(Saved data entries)
=== Section Start ===

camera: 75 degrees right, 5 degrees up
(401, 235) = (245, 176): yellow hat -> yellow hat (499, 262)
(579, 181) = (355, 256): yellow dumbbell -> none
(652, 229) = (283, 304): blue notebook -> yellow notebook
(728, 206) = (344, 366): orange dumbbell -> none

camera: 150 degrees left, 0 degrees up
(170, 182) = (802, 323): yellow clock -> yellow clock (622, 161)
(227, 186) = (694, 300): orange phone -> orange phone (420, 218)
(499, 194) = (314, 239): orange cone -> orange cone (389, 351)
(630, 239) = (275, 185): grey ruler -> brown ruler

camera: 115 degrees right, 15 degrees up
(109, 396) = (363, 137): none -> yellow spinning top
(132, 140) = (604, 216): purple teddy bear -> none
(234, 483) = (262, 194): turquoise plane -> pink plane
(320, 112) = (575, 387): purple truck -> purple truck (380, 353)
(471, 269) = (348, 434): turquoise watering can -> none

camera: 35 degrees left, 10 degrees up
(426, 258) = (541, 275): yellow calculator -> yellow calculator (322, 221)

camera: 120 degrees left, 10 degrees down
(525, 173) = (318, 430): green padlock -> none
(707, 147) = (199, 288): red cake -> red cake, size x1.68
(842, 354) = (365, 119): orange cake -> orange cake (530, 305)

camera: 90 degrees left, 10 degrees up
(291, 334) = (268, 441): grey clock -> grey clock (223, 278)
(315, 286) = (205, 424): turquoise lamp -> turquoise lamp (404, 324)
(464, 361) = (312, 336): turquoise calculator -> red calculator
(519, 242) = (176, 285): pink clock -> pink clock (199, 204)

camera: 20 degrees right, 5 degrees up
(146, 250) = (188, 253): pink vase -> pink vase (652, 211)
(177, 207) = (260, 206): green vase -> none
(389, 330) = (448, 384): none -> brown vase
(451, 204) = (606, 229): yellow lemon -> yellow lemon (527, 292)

=== Section End ===

Go through the records and report each line that contains "orange".

__THE ANSWER__.
(728, 206) = (344, 366): orange dumbbell -> none
(227, 186) = (694, 300): orange phone -> orange phone (420, 218)
(499, 194) = (314, 239): orange cone -> orange cone (389, 351)
(842, 354) = (365, 119): orange cake -> orange cake (530, 305)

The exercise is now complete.